### Information supplied
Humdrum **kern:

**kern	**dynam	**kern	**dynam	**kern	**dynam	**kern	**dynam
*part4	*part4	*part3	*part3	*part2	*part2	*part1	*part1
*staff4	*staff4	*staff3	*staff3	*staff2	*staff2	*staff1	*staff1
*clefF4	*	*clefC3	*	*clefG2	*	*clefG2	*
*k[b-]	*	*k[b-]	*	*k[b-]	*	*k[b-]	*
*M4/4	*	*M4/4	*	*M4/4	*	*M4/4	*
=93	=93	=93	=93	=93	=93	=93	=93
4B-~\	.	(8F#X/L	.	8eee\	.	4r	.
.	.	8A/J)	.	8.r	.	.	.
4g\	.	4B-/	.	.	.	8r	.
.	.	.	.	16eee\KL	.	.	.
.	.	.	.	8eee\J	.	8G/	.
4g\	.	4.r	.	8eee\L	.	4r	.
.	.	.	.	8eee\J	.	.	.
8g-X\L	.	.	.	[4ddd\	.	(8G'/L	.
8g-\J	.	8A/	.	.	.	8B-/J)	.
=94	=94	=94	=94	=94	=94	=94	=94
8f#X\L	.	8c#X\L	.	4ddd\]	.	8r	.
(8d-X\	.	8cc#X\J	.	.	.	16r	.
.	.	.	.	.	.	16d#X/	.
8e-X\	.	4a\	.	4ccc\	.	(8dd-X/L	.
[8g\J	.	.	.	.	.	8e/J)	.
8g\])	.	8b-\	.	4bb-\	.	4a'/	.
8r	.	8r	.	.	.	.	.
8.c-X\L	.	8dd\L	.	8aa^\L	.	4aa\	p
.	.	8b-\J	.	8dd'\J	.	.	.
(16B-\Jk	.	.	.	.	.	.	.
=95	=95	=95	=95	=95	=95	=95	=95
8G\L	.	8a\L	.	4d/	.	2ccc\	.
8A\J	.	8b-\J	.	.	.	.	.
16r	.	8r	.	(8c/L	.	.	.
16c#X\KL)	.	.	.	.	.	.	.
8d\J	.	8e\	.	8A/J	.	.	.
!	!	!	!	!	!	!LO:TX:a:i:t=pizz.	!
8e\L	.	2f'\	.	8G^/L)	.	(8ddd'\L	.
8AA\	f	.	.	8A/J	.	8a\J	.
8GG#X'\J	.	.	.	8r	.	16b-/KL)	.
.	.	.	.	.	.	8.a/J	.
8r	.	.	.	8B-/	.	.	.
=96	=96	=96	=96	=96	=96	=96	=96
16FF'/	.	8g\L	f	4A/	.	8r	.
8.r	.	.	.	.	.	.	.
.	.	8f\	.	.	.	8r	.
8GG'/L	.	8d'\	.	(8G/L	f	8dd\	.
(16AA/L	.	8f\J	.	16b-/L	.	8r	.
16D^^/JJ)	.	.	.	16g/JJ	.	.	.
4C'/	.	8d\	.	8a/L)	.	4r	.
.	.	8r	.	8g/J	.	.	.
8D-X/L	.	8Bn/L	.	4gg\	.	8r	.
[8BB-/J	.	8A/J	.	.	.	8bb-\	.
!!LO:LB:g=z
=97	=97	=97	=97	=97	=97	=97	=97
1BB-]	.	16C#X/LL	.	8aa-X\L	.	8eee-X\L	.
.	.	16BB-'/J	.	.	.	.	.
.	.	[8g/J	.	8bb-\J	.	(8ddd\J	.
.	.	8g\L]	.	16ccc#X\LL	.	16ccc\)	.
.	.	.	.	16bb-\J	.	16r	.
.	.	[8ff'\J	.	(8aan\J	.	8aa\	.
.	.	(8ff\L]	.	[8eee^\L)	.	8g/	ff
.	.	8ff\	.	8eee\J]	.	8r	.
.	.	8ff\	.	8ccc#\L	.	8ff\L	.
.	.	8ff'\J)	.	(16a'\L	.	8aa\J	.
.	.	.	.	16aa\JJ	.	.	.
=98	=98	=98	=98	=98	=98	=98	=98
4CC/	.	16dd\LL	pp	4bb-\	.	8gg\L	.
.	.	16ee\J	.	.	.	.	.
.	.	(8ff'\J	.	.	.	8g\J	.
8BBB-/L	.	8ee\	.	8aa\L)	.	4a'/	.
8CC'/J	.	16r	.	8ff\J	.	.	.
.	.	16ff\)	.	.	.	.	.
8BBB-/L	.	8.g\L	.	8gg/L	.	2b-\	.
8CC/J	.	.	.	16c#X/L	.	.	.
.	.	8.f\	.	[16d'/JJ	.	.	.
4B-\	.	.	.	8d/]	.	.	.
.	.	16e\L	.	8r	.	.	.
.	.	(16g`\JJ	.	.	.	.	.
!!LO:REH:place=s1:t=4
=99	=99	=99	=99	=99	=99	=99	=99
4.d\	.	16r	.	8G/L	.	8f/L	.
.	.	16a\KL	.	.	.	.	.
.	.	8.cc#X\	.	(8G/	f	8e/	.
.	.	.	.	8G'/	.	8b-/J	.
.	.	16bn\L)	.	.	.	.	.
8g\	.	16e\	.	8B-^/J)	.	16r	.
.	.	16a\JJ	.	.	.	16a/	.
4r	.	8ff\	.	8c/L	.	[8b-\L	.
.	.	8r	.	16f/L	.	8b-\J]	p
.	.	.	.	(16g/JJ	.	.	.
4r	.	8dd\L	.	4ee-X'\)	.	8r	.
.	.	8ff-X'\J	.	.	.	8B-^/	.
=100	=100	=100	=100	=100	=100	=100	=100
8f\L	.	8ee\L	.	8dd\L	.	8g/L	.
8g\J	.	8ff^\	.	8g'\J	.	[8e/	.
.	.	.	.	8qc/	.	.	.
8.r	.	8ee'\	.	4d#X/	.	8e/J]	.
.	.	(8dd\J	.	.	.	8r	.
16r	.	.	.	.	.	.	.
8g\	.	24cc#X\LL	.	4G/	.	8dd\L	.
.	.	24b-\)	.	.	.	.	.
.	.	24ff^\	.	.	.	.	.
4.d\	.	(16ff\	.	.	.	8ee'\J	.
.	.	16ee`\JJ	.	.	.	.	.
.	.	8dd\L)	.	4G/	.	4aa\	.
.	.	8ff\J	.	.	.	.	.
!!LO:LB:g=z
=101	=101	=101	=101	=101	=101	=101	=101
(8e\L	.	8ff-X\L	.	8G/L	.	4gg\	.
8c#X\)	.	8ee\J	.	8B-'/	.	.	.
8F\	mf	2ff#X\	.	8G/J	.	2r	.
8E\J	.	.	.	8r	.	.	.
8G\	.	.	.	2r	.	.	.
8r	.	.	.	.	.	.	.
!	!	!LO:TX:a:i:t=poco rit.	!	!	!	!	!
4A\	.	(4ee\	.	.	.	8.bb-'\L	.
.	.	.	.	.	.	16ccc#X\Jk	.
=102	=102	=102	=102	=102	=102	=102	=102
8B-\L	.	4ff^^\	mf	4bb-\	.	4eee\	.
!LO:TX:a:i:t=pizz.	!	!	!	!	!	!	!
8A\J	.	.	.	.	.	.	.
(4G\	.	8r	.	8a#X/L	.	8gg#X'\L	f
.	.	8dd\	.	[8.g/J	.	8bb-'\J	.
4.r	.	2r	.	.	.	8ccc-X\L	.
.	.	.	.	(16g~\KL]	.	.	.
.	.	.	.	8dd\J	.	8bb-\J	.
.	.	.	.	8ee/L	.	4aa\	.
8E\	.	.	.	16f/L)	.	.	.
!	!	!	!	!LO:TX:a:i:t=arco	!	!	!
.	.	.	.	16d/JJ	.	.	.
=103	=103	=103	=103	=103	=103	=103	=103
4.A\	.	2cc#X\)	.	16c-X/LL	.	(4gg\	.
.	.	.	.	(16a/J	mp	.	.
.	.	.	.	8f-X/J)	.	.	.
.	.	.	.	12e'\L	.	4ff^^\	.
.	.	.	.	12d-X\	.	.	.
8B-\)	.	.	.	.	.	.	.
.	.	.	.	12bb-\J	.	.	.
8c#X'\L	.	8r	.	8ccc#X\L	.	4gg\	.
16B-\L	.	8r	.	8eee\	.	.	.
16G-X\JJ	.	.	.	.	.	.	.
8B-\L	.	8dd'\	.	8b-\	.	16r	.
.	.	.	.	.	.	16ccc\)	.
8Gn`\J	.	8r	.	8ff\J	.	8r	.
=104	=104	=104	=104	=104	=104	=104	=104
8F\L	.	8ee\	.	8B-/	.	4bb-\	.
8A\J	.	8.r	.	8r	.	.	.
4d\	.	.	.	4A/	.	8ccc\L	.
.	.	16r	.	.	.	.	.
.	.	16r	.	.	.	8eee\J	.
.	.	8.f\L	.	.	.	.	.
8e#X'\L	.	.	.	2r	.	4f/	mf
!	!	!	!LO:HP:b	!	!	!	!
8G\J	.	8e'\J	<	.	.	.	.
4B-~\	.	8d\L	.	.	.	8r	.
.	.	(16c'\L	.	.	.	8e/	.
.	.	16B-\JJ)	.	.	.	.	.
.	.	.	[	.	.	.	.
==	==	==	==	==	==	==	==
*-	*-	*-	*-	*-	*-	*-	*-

### Written exercise
Select every line in the items above that contains the string "kern", and copy each one. Treat uppercase and lowercase letters as different.

### Answer to this problem
Humdrum **kern:
**kern	**dynam	**kern	**dynam	**kern	**dynam	**kern	**dynam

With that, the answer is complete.